» **Task item**: Leaving the pictures aside, repeat each line below exactly.
*** Opening Extracted data ***
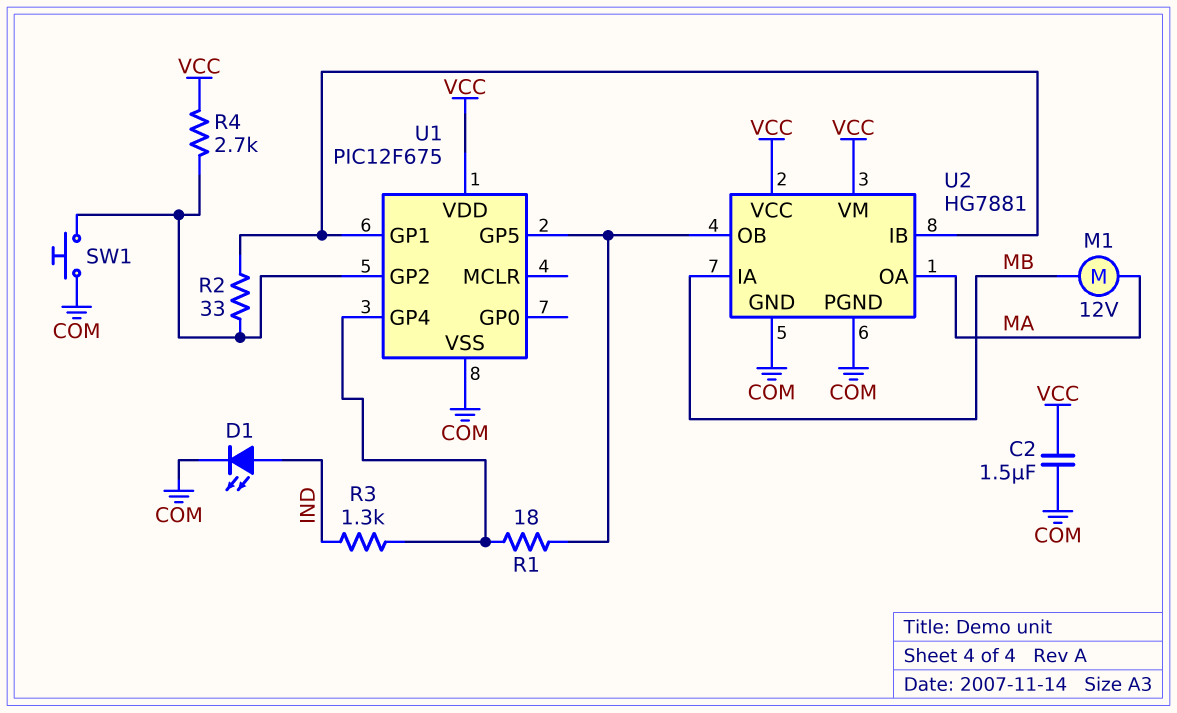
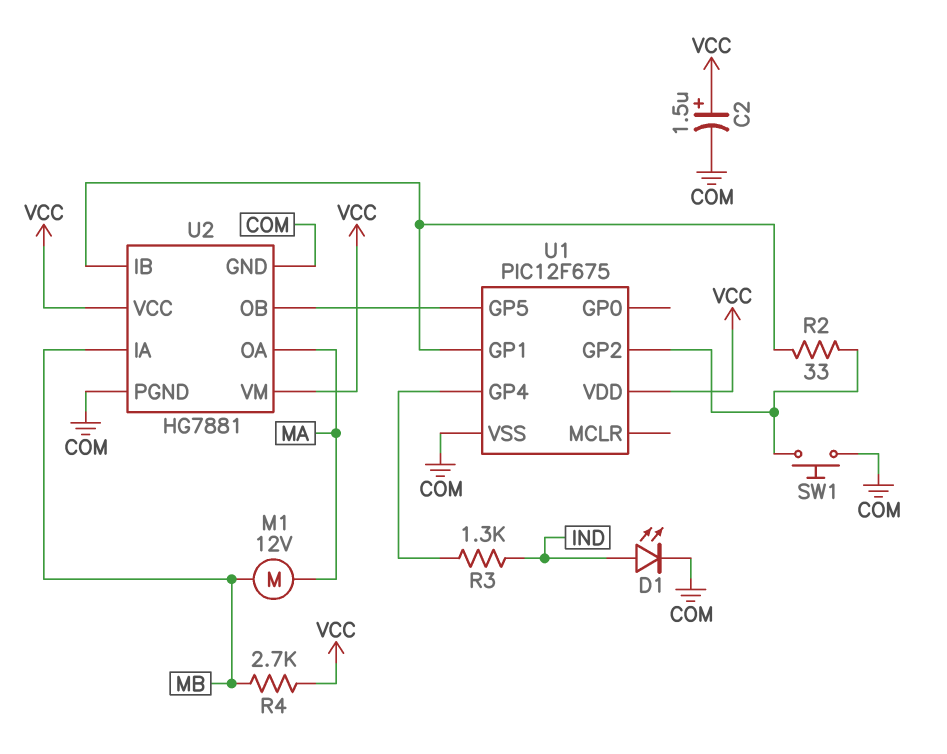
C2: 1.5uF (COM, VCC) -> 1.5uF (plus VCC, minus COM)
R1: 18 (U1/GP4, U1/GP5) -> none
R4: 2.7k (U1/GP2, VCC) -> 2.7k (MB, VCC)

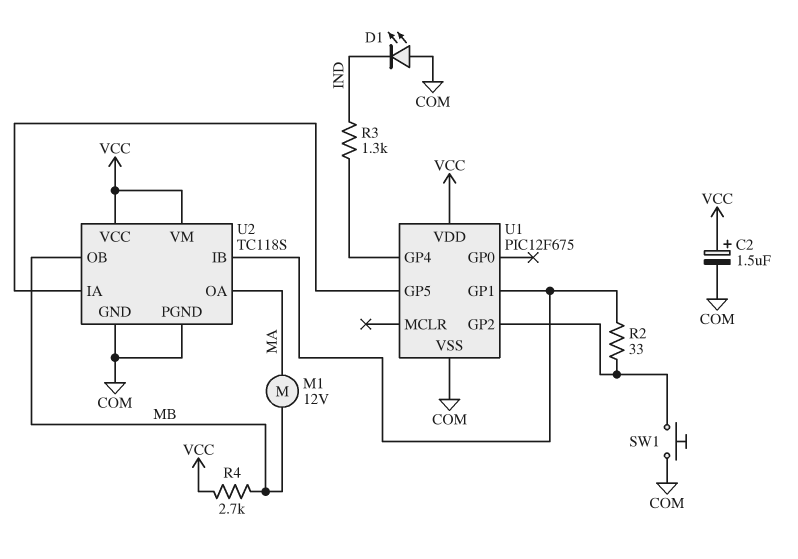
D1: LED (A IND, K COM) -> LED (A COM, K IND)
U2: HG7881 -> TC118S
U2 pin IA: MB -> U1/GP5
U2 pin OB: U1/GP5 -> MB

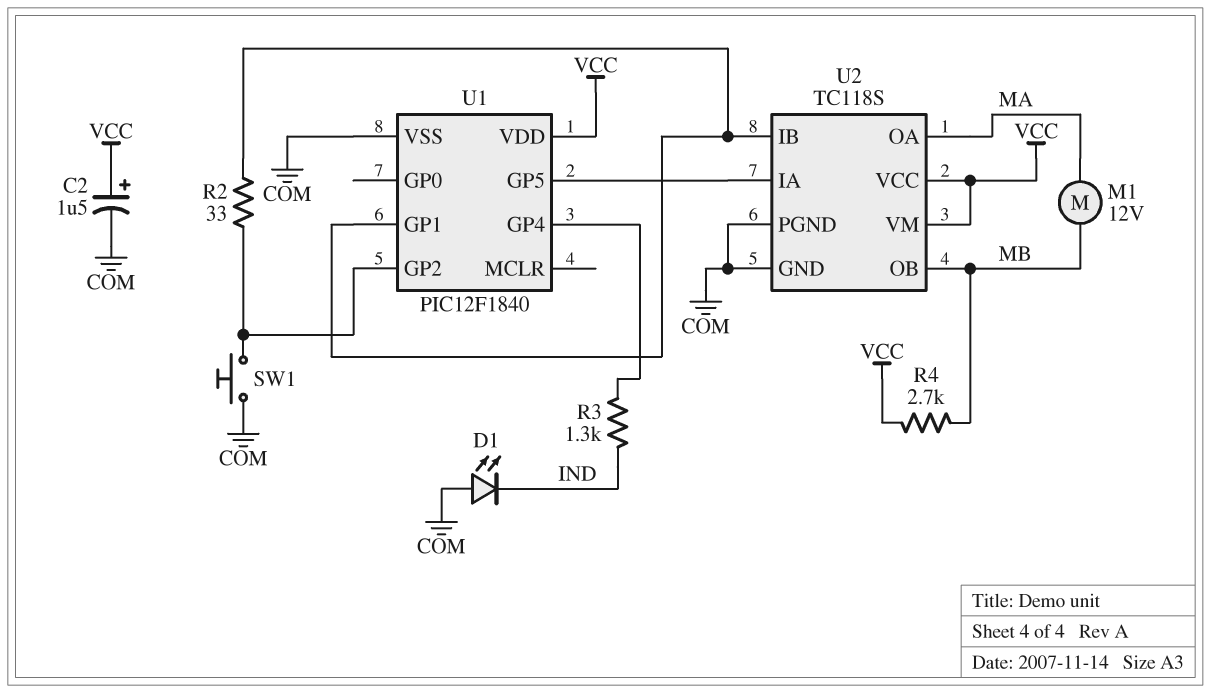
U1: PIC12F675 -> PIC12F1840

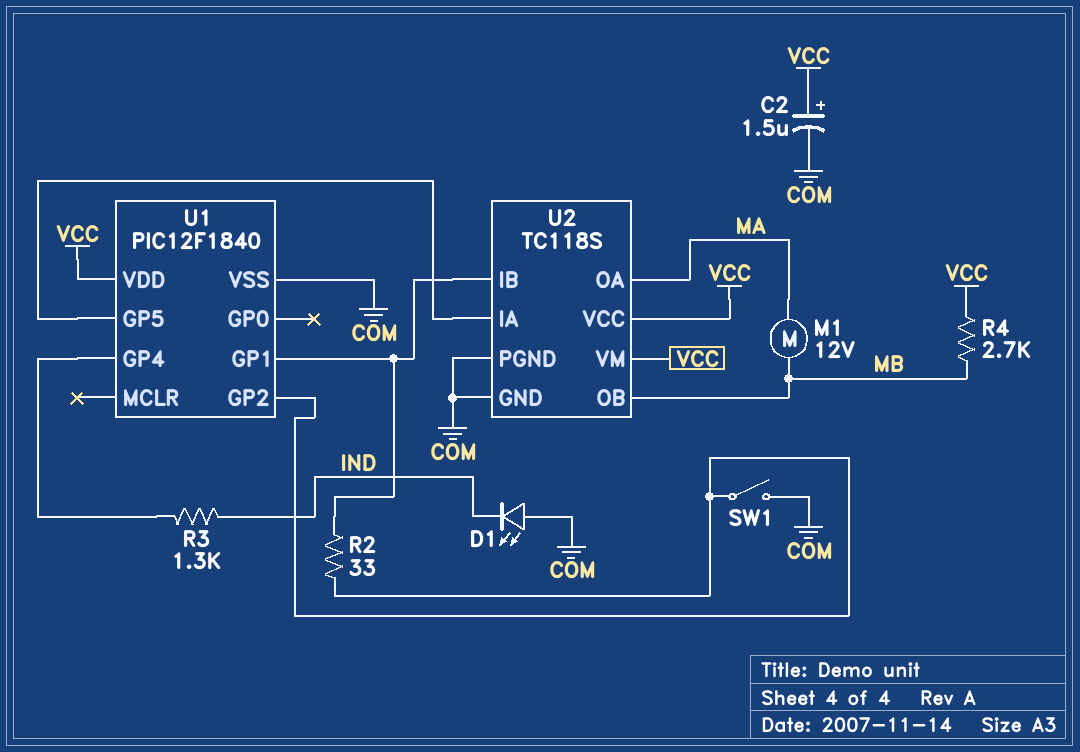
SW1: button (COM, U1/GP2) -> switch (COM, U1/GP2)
*** Closing Extracted data ***
» **The answer**:
C2: 1.5uF (COM, VCC) -> 1.5uF (plus VCC, minus COM)
R1: 18 (U1/GP4, U1/GP5) -> none
R4: 2.7k (U1/GP2, VCC) -> 2.7k (MB, VCC)

D1: LED (A IND, K COM) -> LED (A COM, K IND)
U2: HG7881 -> TC118S
U2 pin IA: MB -> U1/GP5
U2 pin OB: U1/GP5 -> MB

U1: PIC12F675 -> PIC12F1840

SW1: button (COM, U1/GP2) -> switch (COM, U1/GP2)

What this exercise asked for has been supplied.